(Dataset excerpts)
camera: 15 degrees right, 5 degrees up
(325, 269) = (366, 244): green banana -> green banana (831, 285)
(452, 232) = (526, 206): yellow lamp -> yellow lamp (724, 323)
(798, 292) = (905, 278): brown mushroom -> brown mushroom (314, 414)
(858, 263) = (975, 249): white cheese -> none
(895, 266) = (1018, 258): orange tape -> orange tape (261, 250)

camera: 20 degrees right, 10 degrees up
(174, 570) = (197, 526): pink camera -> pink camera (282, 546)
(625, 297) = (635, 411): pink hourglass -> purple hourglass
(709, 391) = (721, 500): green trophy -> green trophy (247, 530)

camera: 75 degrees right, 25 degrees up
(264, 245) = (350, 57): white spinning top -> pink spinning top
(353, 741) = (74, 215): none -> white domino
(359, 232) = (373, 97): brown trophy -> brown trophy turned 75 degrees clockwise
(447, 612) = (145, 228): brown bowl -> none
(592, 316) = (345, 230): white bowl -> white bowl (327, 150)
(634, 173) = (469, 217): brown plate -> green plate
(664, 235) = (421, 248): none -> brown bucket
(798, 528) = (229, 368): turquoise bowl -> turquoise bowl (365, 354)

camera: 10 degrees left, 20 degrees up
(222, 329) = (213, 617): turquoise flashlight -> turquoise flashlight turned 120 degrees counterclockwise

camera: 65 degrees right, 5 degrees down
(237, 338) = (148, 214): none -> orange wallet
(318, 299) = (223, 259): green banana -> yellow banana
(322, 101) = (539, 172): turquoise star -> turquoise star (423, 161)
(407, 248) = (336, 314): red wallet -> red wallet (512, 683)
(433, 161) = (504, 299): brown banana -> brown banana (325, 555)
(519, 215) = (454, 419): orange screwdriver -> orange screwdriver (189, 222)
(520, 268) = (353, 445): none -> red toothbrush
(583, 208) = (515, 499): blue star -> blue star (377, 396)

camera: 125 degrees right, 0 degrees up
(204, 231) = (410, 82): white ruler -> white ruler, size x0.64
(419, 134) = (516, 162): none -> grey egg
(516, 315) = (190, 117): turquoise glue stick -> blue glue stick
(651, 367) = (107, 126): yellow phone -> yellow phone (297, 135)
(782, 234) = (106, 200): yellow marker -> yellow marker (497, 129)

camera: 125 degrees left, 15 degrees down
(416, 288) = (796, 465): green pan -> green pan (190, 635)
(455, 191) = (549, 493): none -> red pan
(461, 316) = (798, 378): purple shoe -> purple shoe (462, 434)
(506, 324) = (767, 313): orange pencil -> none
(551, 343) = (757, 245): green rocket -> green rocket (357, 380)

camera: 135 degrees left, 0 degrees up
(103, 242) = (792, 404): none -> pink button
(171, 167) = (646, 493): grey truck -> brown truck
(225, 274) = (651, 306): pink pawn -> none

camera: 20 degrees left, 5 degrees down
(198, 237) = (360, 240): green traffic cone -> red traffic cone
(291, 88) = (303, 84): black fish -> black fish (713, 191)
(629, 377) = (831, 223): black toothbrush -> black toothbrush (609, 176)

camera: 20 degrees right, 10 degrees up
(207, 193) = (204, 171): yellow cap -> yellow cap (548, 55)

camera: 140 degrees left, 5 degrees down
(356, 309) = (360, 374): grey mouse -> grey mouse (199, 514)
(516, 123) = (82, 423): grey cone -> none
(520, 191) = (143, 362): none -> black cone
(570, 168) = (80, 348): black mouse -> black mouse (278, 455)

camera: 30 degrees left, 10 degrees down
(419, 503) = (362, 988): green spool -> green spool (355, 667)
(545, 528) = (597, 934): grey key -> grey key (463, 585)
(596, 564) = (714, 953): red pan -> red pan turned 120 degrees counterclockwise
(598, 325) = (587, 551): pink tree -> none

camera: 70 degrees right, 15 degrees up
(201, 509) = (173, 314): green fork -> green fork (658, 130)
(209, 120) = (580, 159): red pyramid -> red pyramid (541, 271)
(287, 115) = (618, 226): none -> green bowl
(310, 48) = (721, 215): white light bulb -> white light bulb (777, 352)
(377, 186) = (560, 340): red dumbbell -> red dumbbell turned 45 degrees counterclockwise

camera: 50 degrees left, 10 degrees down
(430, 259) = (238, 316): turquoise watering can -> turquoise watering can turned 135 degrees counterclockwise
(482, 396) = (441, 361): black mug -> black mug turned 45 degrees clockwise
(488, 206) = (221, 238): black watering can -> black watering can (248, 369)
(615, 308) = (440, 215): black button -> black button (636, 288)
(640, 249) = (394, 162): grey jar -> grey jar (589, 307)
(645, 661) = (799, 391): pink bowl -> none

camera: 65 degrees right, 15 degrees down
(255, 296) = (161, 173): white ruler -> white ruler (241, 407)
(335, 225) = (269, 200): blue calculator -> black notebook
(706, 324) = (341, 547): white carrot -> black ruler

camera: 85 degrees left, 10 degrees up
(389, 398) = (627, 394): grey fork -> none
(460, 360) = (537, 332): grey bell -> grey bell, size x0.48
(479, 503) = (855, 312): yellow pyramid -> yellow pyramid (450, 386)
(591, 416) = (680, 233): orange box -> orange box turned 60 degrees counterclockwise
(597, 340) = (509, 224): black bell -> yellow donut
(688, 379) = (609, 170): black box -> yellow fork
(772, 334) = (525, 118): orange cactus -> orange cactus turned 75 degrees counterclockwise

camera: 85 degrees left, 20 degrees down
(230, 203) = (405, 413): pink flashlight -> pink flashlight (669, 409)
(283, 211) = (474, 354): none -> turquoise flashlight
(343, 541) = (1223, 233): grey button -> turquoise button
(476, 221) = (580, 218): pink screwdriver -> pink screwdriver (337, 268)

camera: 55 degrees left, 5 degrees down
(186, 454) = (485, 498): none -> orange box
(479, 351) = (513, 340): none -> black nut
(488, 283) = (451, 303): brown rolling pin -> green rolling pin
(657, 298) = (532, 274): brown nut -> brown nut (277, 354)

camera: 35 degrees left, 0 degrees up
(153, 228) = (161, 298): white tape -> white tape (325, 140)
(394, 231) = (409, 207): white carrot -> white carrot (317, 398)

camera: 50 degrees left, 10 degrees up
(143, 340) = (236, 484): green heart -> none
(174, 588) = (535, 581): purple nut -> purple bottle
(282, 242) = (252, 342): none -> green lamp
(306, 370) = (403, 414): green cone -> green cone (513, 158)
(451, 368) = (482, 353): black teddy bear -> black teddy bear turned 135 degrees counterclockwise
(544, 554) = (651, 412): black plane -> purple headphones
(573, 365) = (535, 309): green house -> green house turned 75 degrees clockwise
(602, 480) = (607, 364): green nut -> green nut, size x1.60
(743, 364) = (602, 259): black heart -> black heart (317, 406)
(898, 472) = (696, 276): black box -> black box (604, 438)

Task item. Could you work out how many lines of the data above contain the word "pink"? Give only the number.

Solution for this exercise. 9